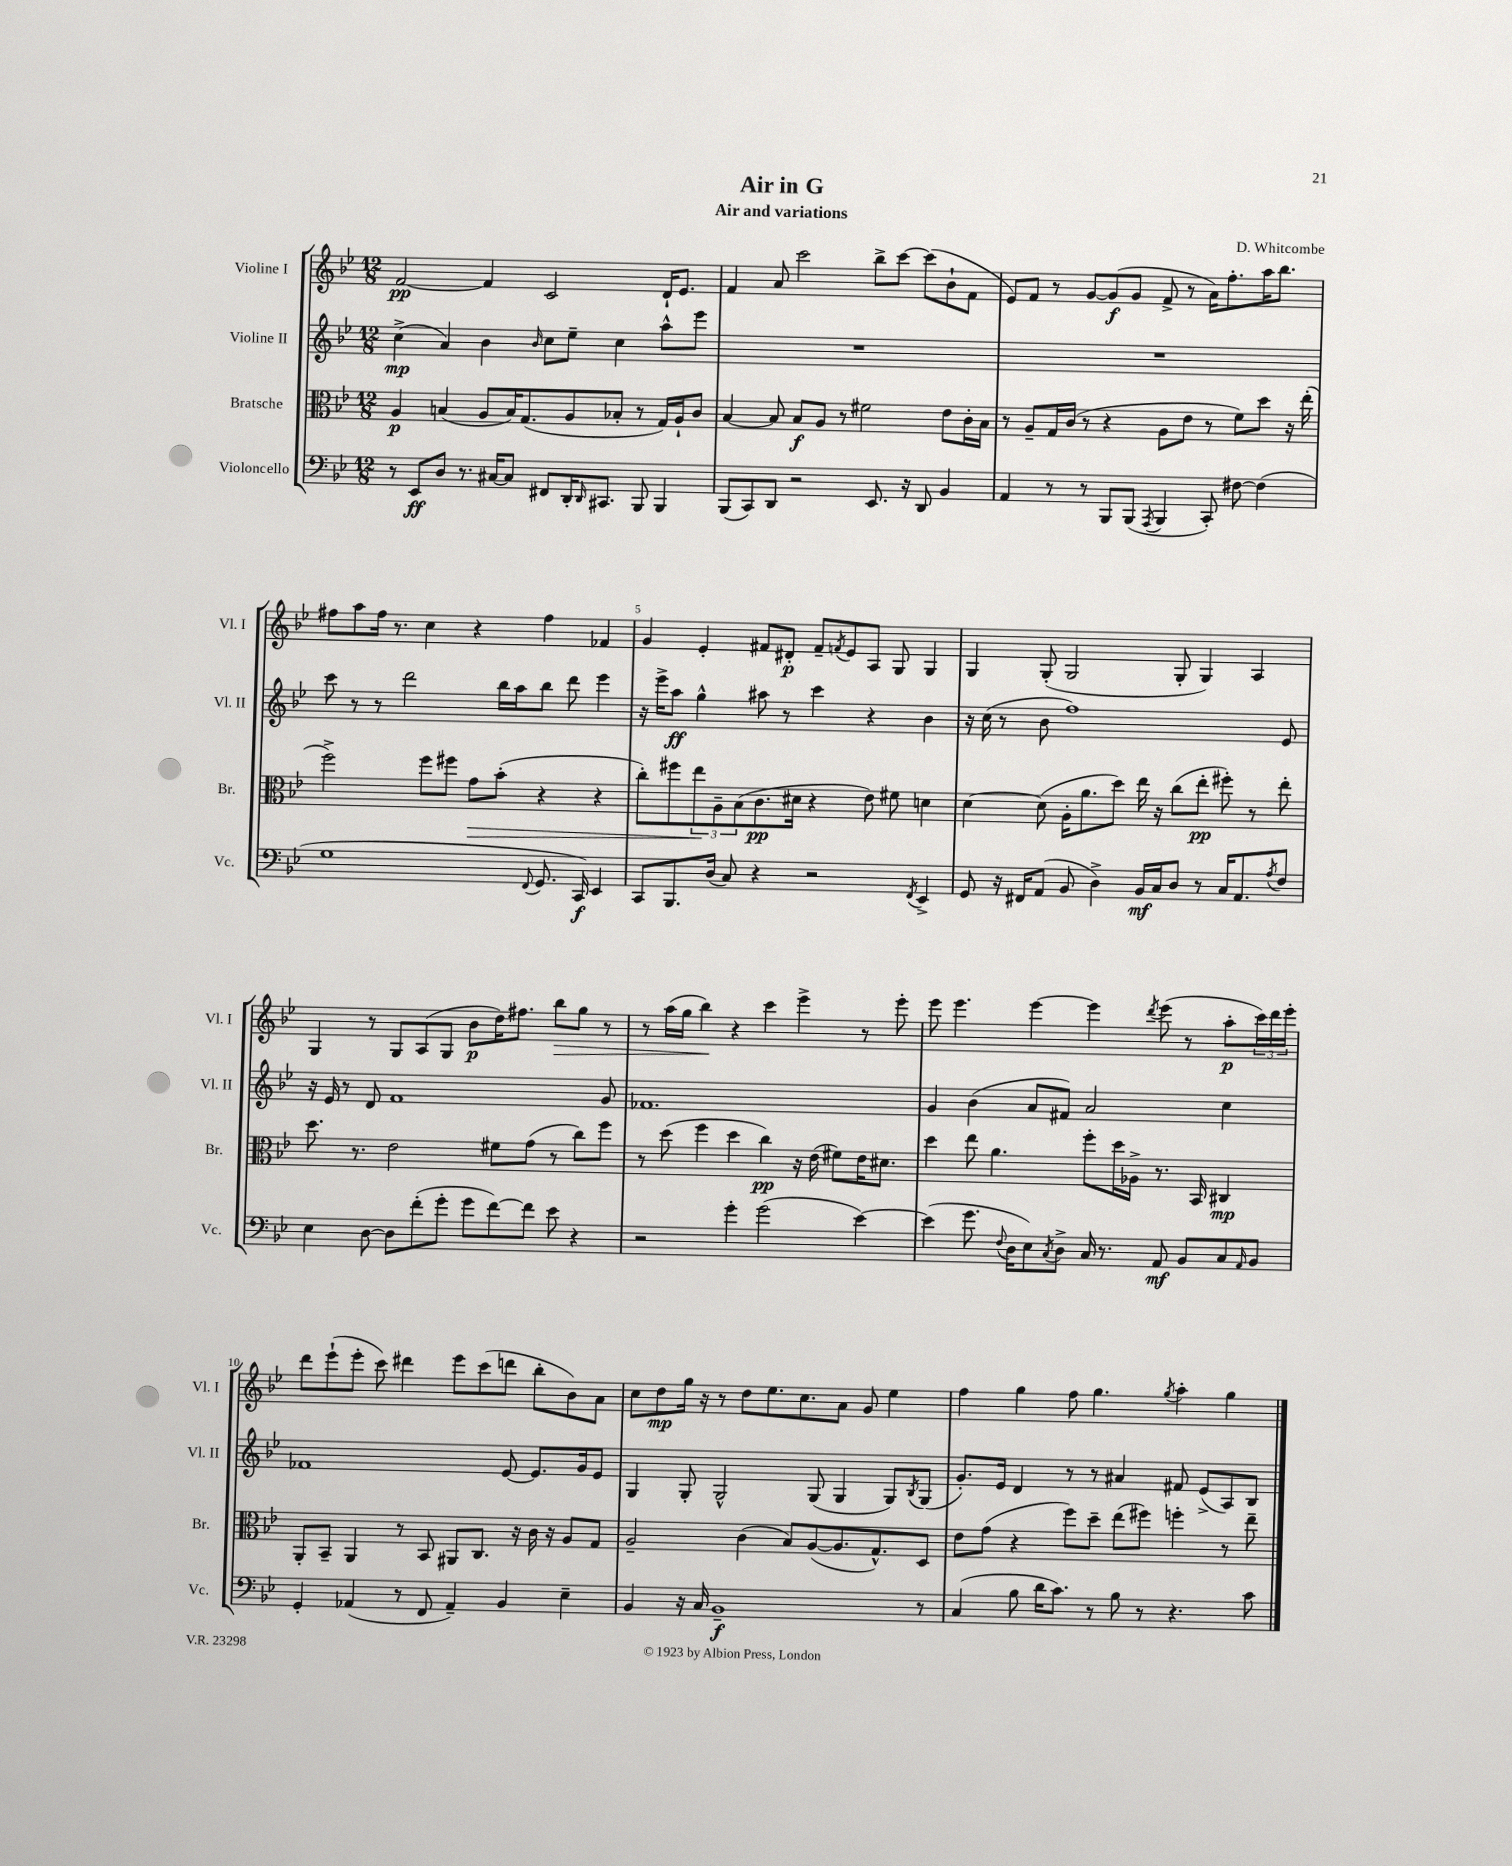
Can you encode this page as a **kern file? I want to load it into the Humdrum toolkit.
==
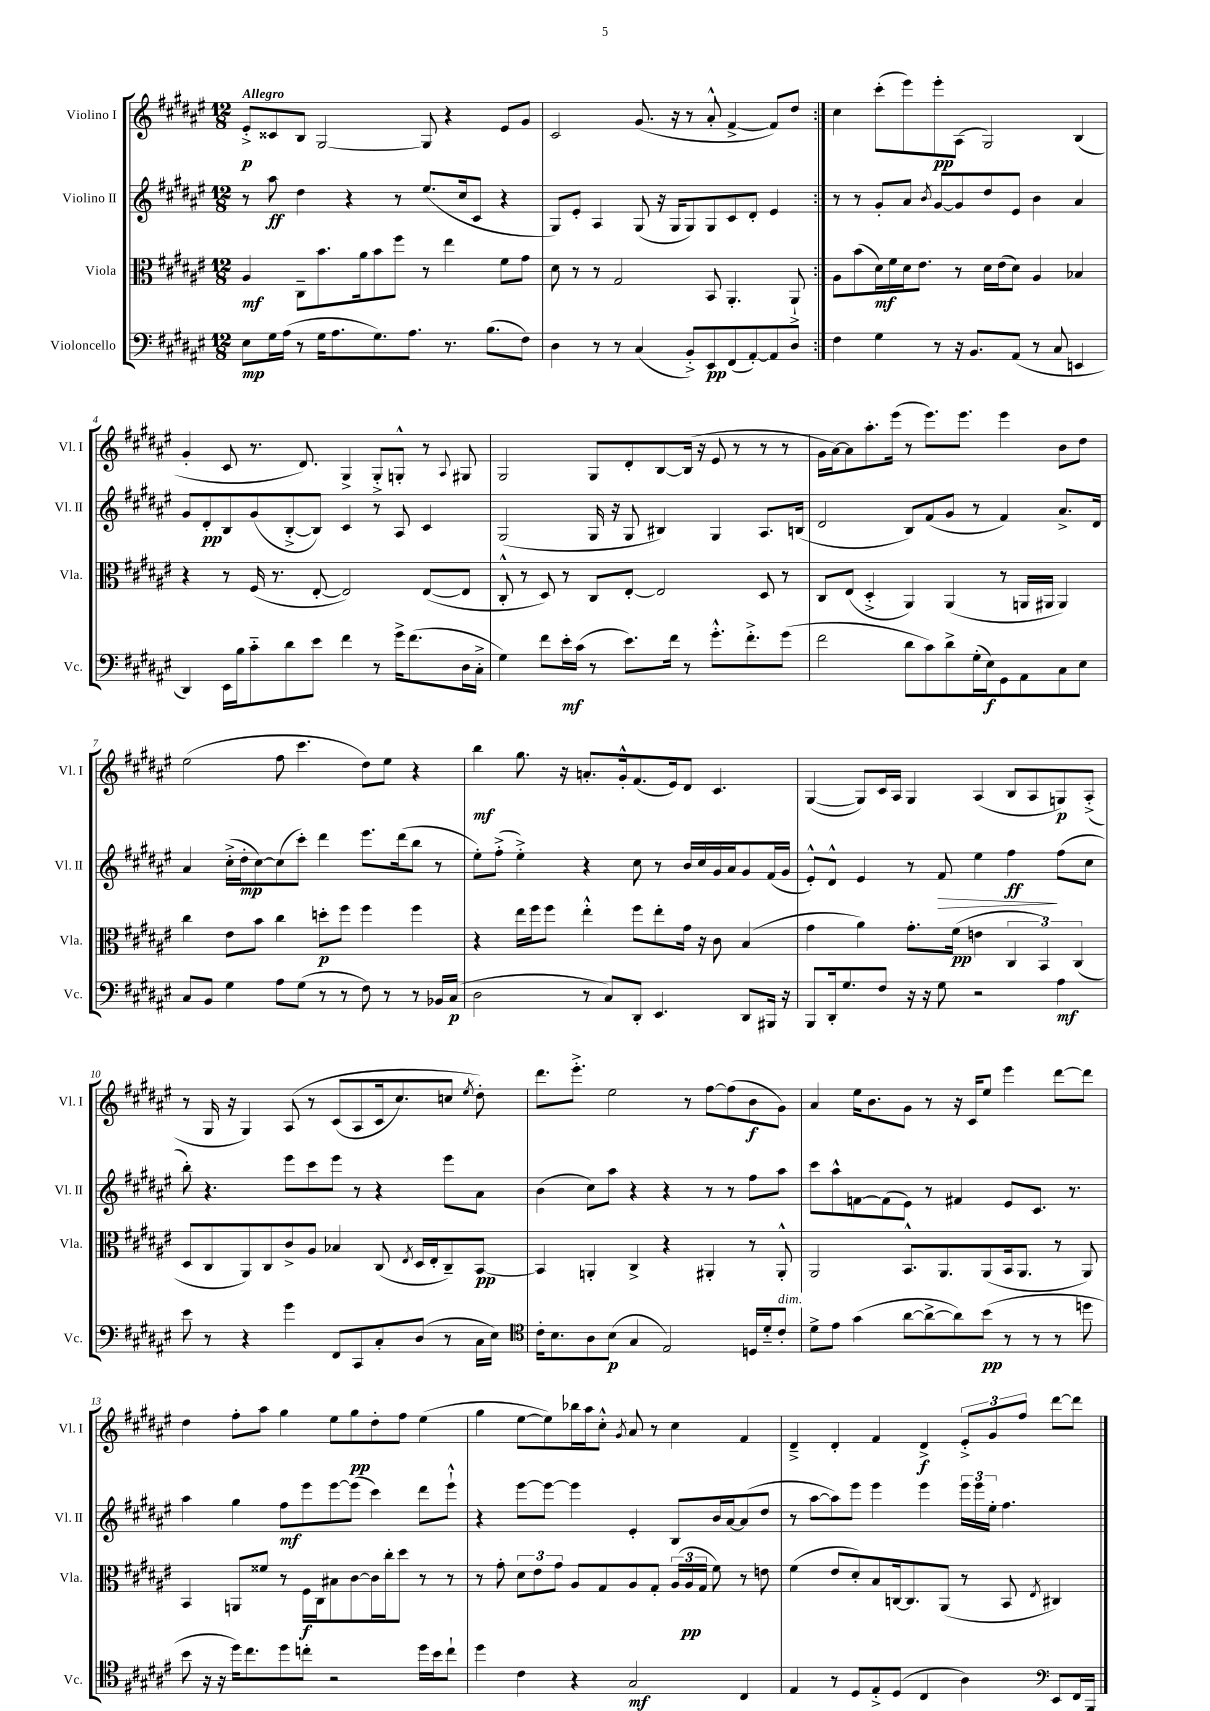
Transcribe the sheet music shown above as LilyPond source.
==
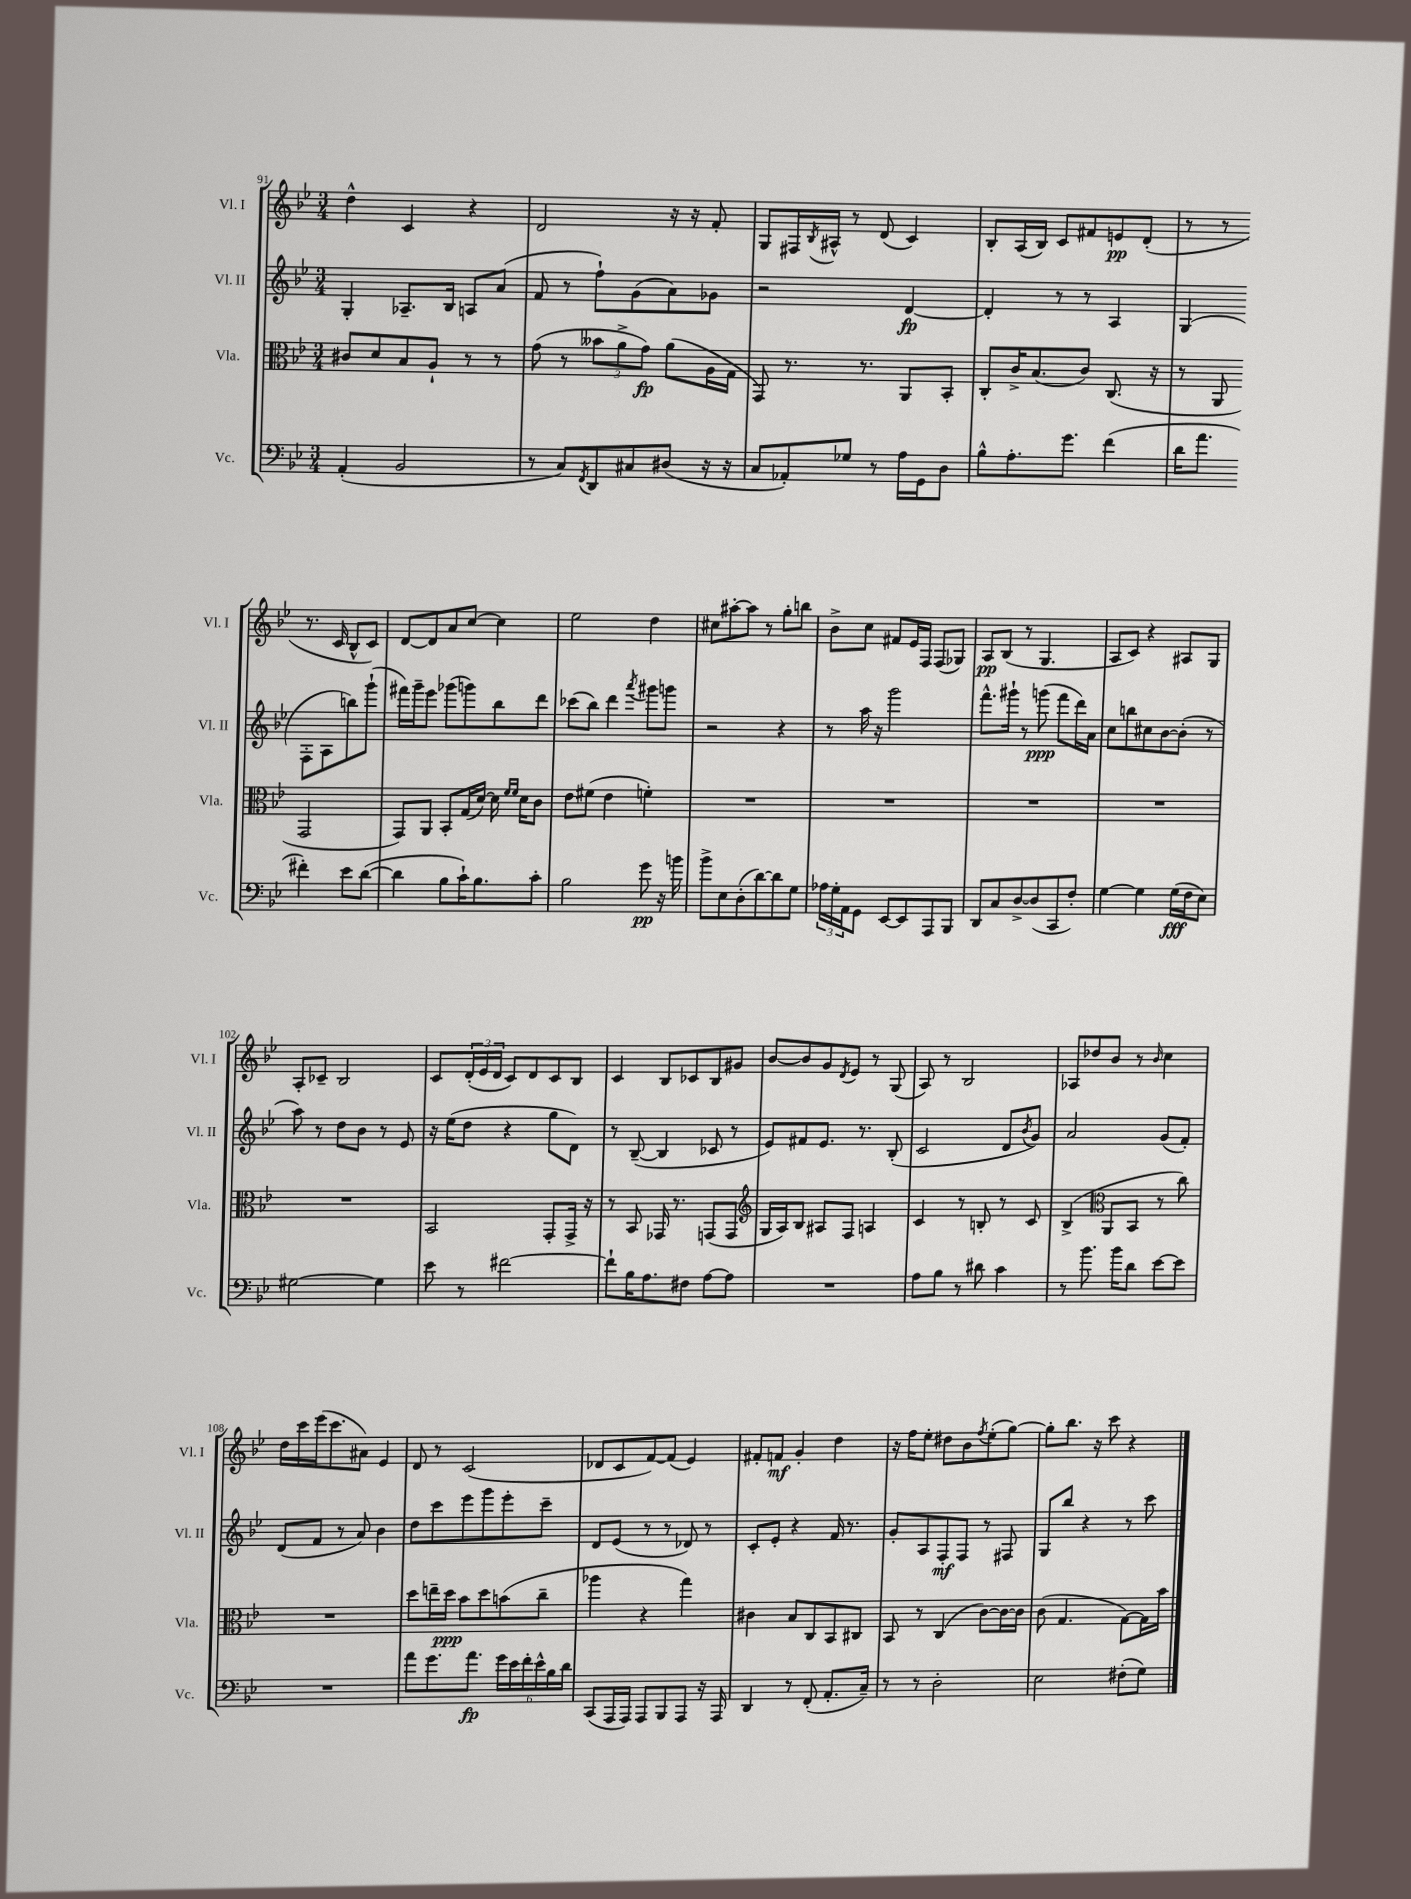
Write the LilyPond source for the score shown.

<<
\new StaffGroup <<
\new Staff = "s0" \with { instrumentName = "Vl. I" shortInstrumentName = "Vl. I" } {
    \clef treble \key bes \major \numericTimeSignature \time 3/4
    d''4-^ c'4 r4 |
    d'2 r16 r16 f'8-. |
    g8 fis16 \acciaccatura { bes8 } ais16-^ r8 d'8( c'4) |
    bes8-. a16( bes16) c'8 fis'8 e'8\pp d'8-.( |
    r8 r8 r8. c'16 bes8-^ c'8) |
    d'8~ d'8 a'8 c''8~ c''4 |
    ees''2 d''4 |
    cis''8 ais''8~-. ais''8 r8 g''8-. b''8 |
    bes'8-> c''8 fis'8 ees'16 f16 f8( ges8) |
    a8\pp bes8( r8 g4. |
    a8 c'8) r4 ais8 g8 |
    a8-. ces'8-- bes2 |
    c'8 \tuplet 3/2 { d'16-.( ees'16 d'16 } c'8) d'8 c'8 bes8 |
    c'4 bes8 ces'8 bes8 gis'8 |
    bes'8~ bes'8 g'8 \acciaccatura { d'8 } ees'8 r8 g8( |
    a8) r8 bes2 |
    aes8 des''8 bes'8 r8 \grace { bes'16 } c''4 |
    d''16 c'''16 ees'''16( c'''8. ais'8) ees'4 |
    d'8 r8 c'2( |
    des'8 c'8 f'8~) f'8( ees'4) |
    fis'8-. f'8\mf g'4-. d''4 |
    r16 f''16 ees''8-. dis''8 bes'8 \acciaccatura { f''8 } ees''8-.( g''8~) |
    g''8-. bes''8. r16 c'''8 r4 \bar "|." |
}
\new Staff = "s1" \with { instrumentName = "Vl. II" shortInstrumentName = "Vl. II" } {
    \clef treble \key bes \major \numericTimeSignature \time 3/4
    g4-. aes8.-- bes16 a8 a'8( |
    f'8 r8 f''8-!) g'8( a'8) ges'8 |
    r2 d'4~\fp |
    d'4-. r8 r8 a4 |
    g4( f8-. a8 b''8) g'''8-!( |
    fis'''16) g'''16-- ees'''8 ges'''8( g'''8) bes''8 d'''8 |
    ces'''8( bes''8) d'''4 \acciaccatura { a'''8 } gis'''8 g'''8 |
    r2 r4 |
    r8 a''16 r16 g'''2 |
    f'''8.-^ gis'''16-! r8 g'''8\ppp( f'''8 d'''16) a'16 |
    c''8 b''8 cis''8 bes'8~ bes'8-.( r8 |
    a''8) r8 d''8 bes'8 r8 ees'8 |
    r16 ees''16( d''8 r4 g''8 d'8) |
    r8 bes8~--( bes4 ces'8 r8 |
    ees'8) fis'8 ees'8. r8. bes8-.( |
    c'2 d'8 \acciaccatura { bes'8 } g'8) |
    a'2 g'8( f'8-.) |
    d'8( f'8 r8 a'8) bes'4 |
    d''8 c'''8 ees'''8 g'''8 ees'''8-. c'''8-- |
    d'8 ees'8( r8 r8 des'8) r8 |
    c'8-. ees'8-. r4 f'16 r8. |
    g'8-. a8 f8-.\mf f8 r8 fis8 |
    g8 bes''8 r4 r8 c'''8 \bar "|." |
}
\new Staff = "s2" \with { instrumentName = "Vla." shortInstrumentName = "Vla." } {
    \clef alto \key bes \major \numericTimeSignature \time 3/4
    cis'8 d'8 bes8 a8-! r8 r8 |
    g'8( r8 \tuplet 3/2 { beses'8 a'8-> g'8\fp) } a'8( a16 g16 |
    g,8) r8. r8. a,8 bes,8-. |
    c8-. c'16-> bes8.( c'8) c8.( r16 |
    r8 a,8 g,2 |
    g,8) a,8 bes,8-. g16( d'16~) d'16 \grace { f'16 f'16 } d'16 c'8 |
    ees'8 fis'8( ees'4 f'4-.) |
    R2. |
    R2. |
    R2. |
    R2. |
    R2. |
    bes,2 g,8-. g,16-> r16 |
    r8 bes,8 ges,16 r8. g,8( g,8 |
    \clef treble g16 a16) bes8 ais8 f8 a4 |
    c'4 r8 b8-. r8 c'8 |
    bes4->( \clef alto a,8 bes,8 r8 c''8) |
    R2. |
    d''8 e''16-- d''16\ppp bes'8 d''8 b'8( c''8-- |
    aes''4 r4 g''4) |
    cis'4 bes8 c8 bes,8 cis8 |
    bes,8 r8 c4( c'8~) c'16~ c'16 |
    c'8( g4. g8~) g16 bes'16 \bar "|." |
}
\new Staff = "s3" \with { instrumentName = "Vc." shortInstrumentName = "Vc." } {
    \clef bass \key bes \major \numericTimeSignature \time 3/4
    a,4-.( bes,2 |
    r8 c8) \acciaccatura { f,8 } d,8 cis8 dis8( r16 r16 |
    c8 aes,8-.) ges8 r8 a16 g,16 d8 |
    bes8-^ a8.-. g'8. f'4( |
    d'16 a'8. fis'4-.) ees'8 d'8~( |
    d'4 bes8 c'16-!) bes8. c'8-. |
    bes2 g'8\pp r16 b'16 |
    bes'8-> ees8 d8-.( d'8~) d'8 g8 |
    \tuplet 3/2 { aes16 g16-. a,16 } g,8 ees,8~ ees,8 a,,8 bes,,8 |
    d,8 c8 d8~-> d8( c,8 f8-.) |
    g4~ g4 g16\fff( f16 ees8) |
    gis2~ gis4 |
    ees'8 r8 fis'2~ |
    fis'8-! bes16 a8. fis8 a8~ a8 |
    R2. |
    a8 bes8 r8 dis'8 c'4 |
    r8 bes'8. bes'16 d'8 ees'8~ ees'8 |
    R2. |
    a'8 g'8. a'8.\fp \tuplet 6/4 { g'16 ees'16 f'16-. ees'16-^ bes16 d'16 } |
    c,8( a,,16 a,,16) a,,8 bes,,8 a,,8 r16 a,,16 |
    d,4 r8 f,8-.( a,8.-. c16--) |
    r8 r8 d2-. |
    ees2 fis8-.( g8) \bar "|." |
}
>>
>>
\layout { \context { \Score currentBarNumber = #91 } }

§ **WORK TO COMPLETE**: Gather every line from the records above that contains the string "source"; case counts.

§ **EXERCISE OUTPUT**:
Transcribe the sheet music shown above as LilyPond source.
Write the LilyPond source for the score shown.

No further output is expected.